Stored dataset items:

-=-=-=-=-

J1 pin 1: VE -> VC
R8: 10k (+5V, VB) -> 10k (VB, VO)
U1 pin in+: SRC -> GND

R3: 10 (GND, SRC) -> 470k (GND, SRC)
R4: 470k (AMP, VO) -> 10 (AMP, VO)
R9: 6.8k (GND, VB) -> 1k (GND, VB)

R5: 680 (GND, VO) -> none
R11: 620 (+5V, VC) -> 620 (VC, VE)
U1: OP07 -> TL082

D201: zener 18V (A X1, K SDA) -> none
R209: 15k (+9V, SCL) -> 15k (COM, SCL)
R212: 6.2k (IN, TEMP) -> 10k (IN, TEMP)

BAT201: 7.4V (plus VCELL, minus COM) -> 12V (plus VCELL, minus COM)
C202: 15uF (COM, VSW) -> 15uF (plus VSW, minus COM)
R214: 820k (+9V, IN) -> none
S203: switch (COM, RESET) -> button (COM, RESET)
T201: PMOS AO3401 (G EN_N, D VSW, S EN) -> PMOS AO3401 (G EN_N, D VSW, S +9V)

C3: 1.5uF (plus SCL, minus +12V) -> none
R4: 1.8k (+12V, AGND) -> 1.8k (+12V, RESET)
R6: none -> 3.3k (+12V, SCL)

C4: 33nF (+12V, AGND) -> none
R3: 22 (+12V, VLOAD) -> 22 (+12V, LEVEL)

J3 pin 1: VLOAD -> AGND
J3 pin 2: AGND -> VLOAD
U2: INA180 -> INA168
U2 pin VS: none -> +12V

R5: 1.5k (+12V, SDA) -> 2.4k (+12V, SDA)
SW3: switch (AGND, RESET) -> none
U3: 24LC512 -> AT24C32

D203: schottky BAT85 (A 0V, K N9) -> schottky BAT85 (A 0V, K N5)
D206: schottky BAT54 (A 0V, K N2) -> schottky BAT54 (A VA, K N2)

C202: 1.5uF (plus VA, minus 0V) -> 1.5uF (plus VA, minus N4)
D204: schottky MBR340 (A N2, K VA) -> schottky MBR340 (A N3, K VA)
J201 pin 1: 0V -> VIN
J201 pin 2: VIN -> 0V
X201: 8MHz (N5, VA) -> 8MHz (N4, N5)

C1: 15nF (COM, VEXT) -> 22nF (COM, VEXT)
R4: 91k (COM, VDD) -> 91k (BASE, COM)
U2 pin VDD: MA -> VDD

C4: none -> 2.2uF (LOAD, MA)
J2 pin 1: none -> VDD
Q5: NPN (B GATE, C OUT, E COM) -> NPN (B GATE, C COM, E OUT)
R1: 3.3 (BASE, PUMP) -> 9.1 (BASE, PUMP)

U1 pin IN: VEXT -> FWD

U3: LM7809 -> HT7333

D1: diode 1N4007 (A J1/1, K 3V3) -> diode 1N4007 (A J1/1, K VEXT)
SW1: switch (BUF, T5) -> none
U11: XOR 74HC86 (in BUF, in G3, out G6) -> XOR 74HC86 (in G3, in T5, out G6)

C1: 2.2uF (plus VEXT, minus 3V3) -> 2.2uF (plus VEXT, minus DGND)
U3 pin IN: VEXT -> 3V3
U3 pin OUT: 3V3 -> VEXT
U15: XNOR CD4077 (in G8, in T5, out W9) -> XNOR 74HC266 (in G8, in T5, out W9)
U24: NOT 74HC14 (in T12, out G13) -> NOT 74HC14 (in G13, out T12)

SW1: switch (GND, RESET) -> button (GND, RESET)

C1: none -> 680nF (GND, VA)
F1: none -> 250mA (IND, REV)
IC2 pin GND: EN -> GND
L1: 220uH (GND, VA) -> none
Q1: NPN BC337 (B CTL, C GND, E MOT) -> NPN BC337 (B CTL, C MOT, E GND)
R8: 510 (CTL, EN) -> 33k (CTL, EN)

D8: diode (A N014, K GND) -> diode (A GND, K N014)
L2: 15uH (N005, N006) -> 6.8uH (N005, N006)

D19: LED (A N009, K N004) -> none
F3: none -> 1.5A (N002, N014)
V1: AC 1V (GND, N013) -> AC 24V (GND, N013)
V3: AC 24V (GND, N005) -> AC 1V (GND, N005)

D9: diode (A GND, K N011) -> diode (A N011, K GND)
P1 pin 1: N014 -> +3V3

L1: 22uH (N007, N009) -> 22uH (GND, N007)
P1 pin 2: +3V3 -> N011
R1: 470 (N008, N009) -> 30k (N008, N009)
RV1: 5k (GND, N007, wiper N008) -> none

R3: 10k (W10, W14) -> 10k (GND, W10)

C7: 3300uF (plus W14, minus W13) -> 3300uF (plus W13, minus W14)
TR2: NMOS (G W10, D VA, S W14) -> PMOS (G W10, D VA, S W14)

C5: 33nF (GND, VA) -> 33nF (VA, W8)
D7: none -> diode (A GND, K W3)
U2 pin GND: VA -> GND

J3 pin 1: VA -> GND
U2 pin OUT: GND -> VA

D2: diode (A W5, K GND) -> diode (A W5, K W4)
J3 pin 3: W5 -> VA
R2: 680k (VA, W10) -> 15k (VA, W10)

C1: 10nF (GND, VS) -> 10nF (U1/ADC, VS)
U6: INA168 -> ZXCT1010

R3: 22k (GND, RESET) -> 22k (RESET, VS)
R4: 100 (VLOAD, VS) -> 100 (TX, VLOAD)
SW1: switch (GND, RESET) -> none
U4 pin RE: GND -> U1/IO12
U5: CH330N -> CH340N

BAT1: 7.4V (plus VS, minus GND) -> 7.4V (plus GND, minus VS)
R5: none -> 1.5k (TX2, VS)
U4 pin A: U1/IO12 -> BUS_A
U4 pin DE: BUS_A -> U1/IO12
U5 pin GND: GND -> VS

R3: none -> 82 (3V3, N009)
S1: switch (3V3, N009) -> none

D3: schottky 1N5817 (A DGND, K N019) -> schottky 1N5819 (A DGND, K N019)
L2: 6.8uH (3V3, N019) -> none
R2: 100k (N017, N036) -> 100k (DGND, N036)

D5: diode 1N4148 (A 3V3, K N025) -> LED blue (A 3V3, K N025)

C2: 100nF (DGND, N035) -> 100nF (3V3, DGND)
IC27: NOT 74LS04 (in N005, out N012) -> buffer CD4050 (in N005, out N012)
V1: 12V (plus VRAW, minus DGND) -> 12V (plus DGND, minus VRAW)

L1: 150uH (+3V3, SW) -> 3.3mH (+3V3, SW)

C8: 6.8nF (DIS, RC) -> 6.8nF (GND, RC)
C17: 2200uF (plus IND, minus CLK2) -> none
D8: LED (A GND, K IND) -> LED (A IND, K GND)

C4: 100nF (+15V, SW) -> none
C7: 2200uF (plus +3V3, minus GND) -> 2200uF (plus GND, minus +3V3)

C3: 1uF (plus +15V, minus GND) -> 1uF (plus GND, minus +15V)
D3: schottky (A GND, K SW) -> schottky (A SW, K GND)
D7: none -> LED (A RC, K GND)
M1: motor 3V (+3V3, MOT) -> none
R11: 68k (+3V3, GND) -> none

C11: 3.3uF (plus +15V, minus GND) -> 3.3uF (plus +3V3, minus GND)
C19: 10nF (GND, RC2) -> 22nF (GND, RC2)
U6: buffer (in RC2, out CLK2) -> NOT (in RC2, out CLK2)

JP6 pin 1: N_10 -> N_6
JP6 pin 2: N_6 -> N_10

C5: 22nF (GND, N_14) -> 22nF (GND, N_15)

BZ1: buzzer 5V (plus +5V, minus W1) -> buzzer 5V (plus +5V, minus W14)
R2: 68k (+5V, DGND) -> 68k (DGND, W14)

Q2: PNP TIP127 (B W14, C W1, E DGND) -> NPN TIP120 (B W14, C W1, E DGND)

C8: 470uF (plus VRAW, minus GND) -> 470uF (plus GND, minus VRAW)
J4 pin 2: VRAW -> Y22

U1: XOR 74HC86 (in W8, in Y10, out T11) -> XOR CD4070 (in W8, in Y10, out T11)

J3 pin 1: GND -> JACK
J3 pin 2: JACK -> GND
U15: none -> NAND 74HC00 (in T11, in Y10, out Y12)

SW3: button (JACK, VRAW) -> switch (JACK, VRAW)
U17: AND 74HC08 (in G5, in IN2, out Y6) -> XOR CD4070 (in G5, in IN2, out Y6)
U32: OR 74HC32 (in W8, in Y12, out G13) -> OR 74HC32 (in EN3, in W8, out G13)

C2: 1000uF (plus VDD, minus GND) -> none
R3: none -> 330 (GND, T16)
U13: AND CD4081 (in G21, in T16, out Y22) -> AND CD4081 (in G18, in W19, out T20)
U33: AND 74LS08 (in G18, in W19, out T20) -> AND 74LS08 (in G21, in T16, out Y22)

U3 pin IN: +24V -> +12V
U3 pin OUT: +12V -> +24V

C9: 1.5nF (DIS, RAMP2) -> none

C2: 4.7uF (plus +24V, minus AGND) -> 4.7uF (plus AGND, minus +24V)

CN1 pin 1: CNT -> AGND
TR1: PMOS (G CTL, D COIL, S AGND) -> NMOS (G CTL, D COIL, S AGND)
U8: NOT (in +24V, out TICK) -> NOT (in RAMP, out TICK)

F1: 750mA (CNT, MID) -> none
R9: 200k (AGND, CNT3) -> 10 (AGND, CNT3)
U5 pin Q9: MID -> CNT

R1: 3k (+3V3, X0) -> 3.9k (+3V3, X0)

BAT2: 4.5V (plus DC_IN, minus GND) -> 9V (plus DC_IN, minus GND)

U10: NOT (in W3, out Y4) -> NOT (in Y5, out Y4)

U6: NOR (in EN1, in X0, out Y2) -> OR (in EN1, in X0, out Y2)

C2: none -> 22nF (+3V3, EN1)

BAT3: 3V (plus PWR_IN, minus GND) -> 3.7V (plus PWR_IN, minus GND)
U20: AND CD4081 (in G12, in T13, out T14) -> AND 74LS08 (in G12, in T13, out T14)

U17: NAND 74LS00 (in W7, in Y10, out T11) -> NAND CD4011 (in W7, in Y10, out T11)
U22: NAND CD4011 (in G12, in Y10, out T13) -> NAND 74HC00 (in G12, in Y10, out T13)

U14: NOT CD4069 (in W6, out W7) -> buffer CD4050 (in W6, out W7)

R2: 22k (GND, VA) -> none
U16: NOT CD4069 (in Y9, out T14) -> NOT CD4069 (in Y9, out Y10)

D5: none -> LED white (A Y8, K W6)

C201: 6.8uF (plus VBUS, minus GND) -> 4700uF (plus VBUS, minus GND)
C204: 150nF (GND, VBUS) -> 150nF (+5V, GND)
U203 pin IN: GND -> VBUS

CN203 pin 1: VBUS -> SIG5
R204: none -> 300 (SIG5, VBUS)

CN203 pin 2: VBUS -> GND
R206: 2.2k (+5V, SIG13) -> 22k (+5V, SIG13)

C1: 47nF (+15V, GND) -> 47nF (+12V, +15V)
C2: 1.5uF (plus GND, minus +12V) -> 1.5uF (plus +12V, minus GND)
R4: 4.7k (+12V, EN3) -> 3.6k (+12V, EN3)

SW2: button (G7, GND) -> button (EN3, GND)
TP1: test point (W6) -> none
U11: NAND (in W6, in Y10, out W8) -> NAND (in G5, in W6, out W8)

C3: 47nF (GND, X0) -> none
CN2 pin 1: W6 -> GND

-=-=-=-=-

Could you restate word for word the lines above from the one containing "IC27: NOT 74LS04" through the one containing "R3: none -> 330 (GND, T16)", both included, and nothing else?

IC27: NOT 74LS04 (in N005, out N012) -> buffer CD4050 (in N005, out N012)
V1: 12V (plus VRAW, minus DGND) -> 12V (plus DGND, minus VRAW)

L1: 150uH (+3V3, SW) -> 3.3mH (+3V3, SW)

C8: 6.8nF (DIS, RC) -> 6.8nF (GND, RC)
C17: 2200uF (plus IND, minus CLK2) -> none
D8: LED (A GND, K IND) -> LED (A IND, K GND)

C4: 100nF (+15V, SW) -> none
C7: 2200uF (plus +3V3, minus GND) -> 2200uF (plus GND, minus +3V3)

C3: 1uF (plus +15V, minus GND) -> 1uF (plus GND, minus +15V)
D3: schottky (A GND, K SW) -> schottky (A SW, K GND)
D7: none -> LED (A RC, K GND)
M1: motor 3V (+3V3, MOT) -> none
R11: 68k (+3V3, GND) -> none

C11: 3.3uF (plus +15V, minus GND) -> 3.3uF (plus +3V3, minus GND)
C19: 10nF (GND, RC2) -> 22nF (GND, RC2)
U6: buffer (in RC2, out CLK2) -> NOT (in RC2, out CLK2)

JP6 pin 1: N_10 -> N_6
JP6 pin 2: N_6 -> N_10

C5: 22nF (GND, N_14) -> 22nF (GND, N_15)

BZ1: buzzer 5V (plus +5V, minus W1) -> buzzer 5V (plus +5V, minus W14)
R2: 68k (+5V, DGND) -> 68k (DGND, W14)

Q2: PNP TIP127 (B W14, C W1, E DGND) -> NPN TIP120 (B W14, C W1, E DGND)

C8: 470uF (plus VRAW, minus GND) -> 470uF (plus GND, minus VRAW)
J4 pin 2: VRAW -> Y22

U1: XOR 74HC86 (in W8, in Y10, out T11) -> XOR CD4070 (in W8, in Y10, out T11)

J3 pin 1: GND -> JACK
J3 pin 2: JACK -> GND
U15: none -> NAND 74HC00 (in T11, in Y10, out Y12)

SW3: button (JACK, VRAW) -> switch (JACK, VRAW)
U17: AND 74HC08 (in G5, in IN2, out Y6) -> XOR CD4070 (in G5, in IN2, out Y6)
U32: OR 74HC32 (in W8, in Y12, out G13) -> OR 74HC32 (in EN3, in W8, out G13)

C2: 1000uF (plus VDD, minus GND) -> none
R3: none -> 330 (GND, T16)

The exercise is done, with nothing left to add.